*THE TASK*: The records are to be repeated in full, with the images removed.
*** Opening of RECORDS FOR THIS EXERCISE ***
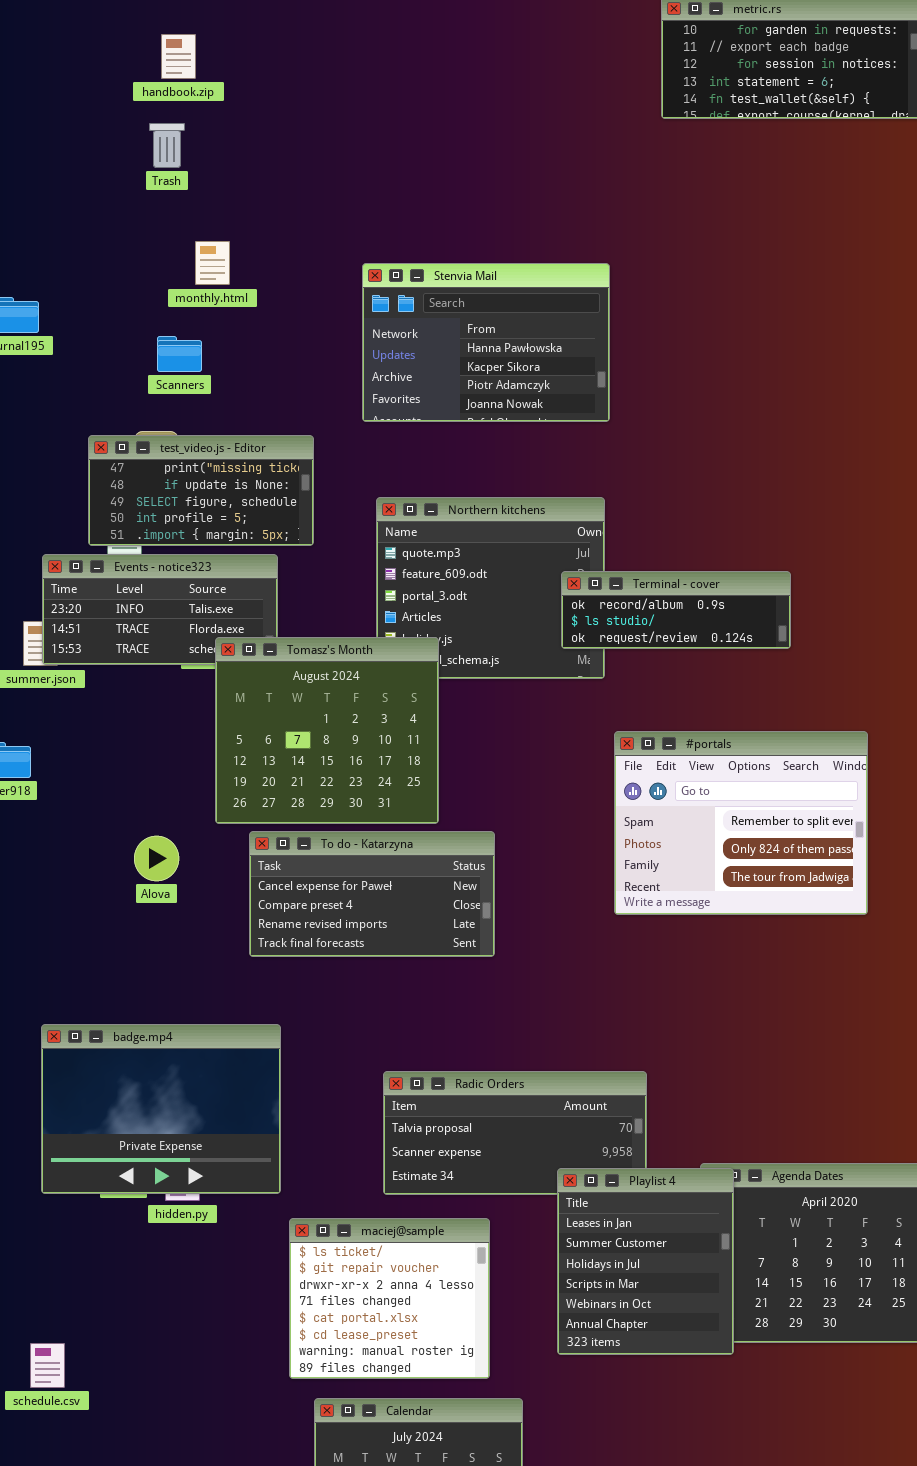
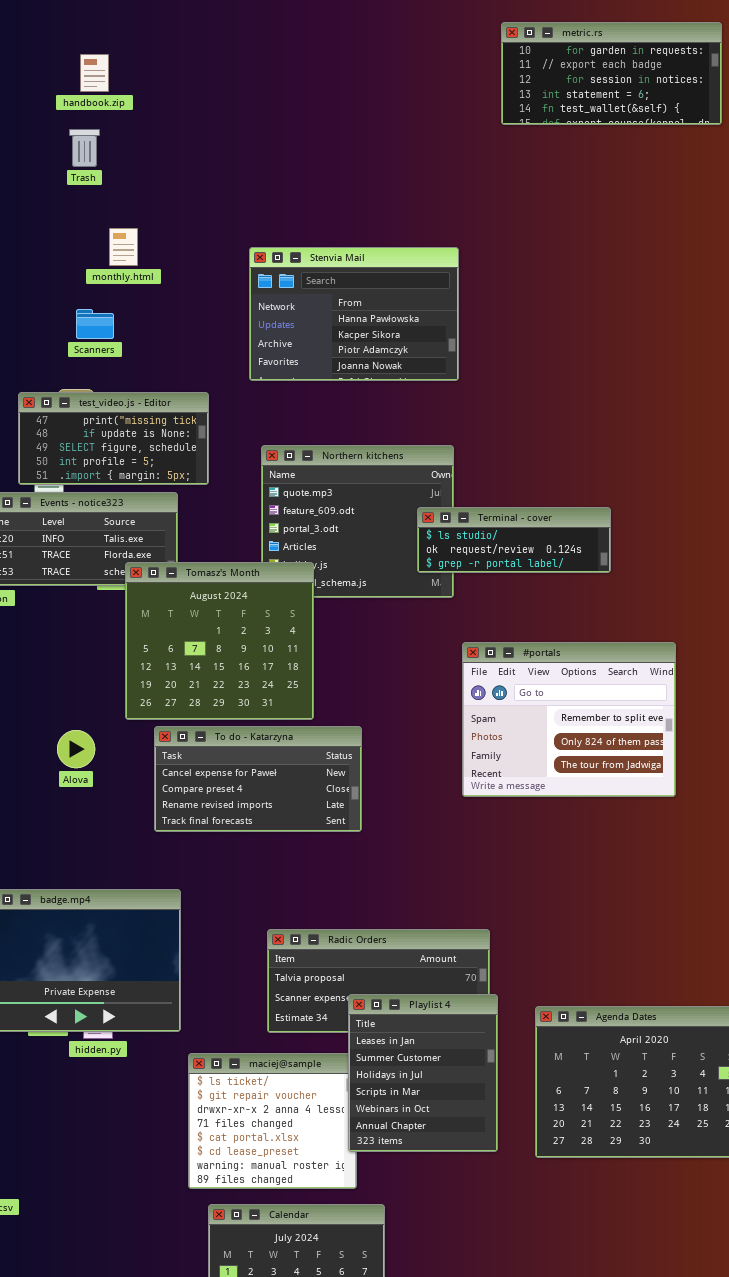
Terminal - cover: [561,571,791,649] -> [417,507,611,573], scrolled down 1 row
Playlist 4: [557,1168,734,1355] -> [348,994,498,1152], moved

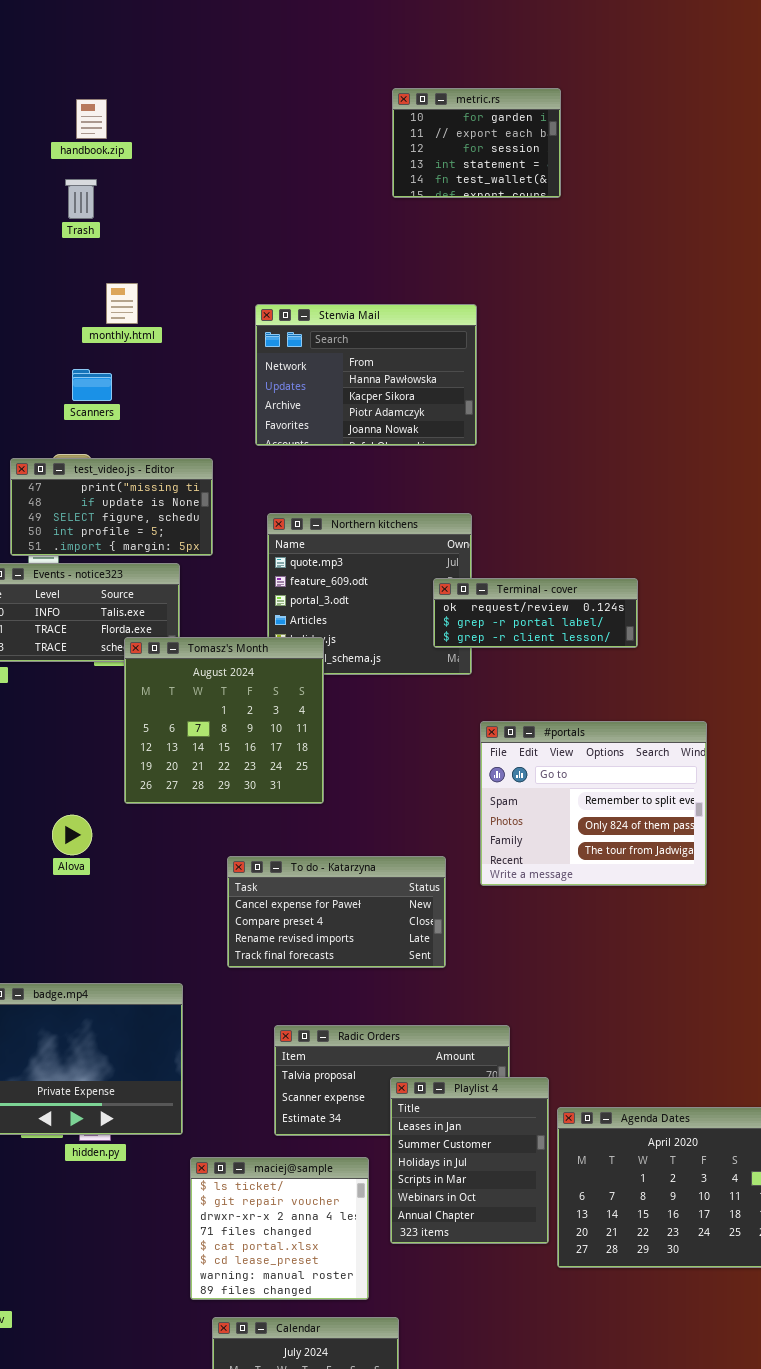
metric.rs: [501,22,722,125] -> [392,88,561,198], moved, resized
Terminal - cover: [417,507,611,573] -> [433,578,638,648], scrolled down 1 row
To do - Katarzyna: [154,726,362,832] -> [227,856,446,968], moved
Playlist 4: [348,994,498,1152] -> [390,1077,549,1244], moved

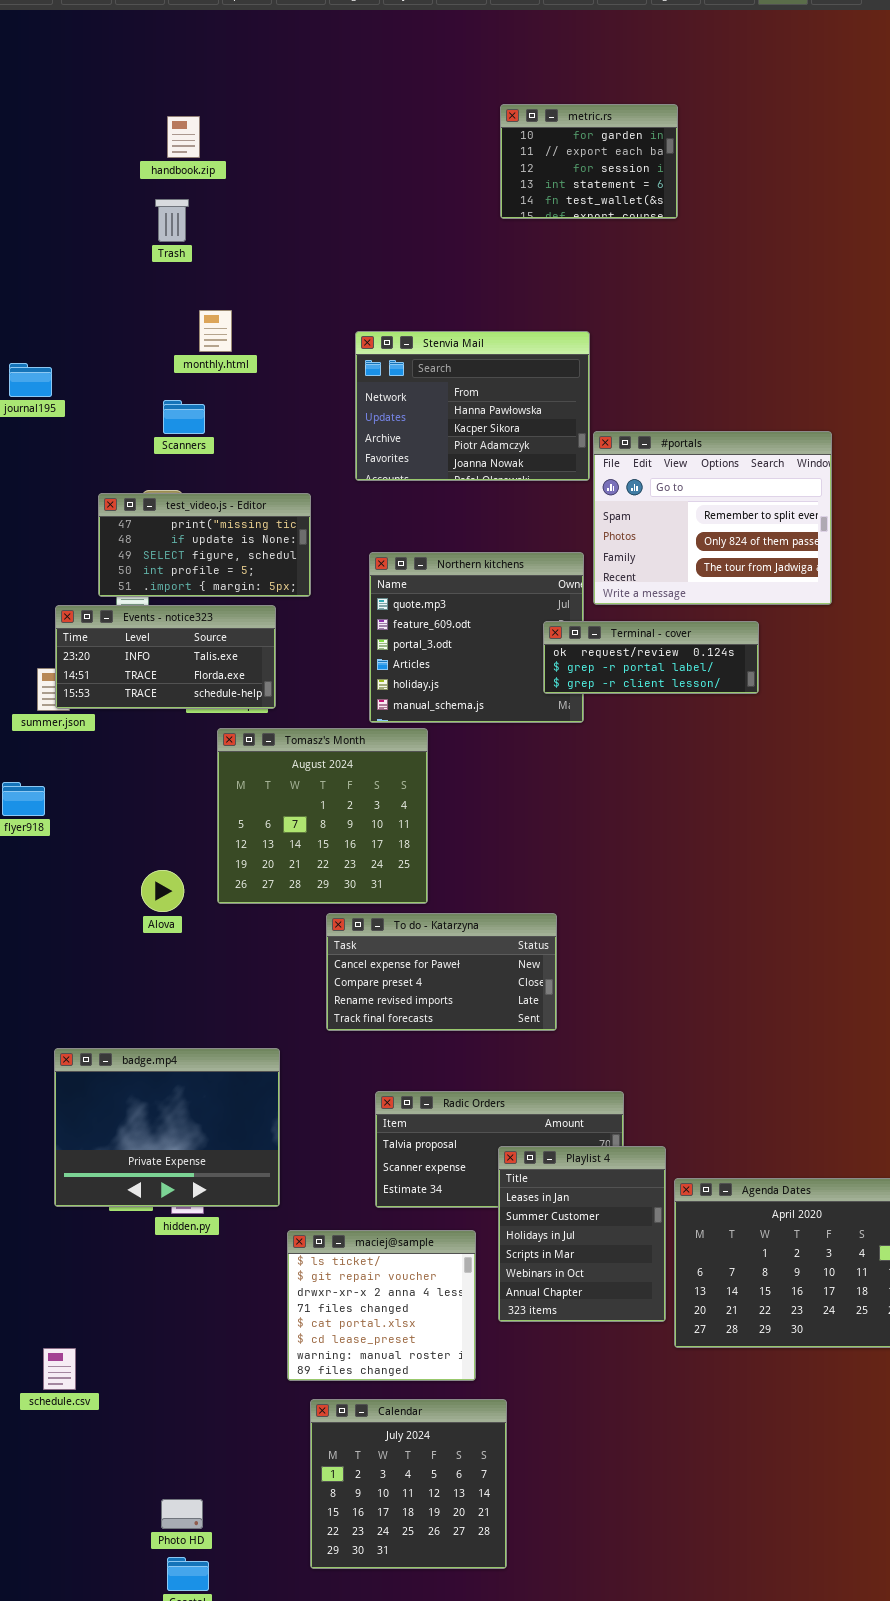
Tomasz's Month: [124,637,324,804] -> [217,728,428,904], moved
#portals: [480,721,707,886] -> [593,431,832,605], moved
*** Close of RECORDS FOR THIS EXERCISE ***
*SOLUTION FOR THIS PROBLEM*:
Terminal - cover: [561,571,791,649] -> [417,507,611,573], scrolled down 1 row
Playlist 4: [557,1168,734,1355] -> [348,994,498,1152], moved

metric.rs: [501,22,722,125] -> [392,88,561,198], moved, resized
Terminal - cover: [417,507,611,573] -> [433,578,638,648], scrolled down 1 row
To do - Katarzyna: [154,726,362,832] -> [227,856,446,968], moved
Playlist 4: [348,994,498,1152] -> [390,1077,549,1244], moved

Tomasz's Month: [124,637,324,804] -> [217,728,428,904], moved
#portals: [480,721,707,886] -> [593,431,832,605], moved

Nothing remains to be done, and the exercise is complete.